── Input data

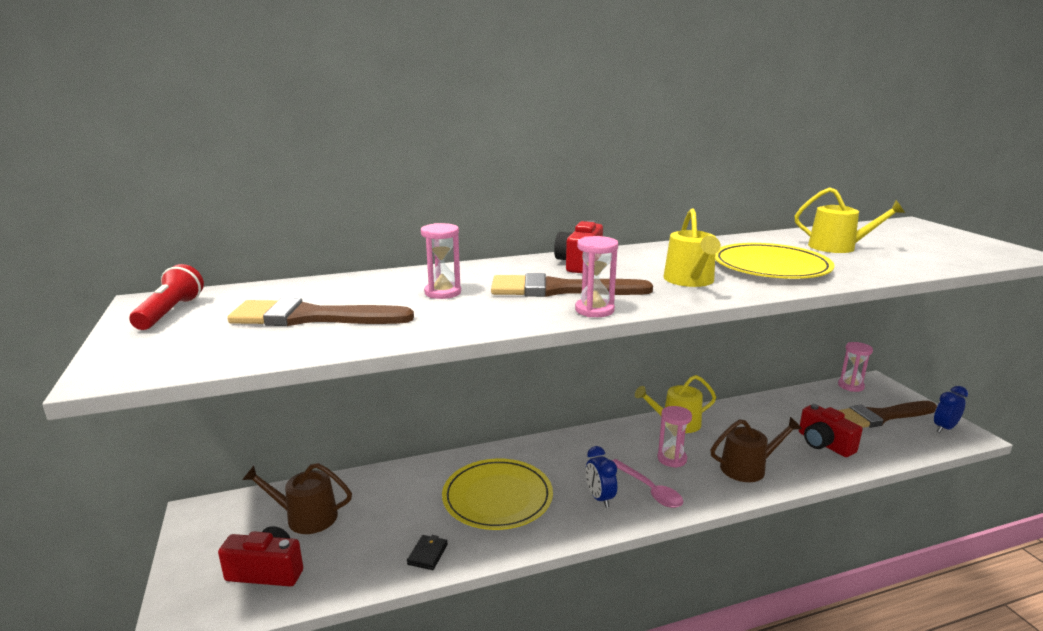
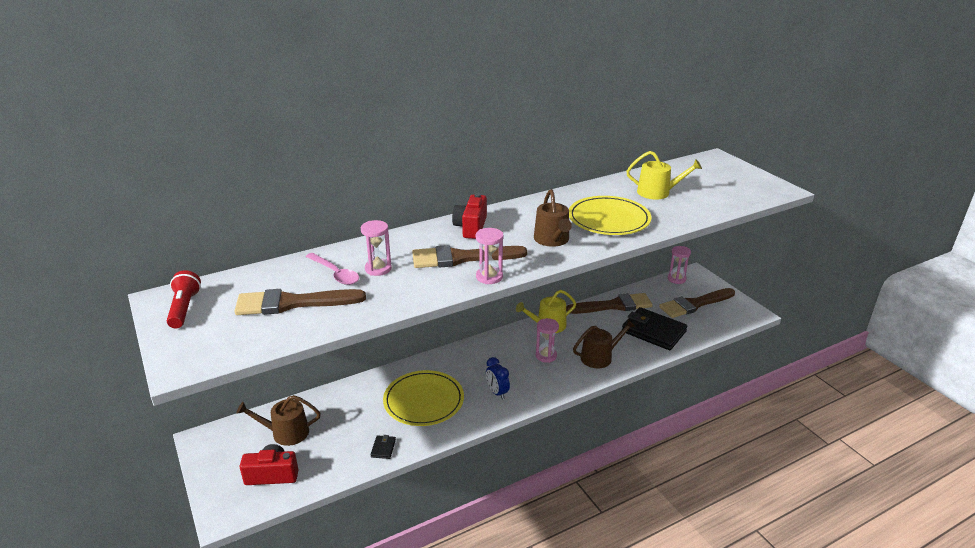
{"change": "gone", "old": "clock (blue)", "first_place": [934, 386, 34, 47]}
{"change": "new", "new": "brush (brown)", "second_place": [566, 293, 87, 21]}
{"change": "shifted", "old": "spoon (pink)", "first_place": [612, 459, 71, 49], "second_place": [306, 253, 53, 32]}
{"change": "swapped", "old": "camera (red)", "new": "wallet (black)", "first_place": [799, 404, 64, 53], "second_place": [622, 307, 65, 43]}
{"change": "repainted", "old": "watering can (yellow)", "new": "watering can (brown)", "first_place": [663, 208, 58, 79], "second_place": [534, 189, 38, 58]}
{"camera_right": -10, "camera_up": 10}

────

#### Task goal:
Write out the listing word for word, omitting the pictures it holds.

#### Result of this task:
{"change": "gone", "old": "clock (blue)", "first_place": [934, 386, 34, 47]}
{"change": "new", "new": "brush (brown)", "second_place": [566, 293, 87, 21]}
{"change": "shifted", "old": "spoon (pink)", "first_place": [612, 459, 71, 49], "second_place": [306, 253, 53, 32]}
{"change": "swapped", "old": "camera (red)", "new": "wallet (black)", "first_place": [799, 404, 64, 53], "second_place": [622, 307, 65, 43]}
{"change": "repainted", "old": "watering can (yellow)", "new": "watering can (brown)", "first_place": [663, 208, 58, 79], "second_place": [534, 189, 38, 58]}
{"camera_right": -10, "camera_up": 10}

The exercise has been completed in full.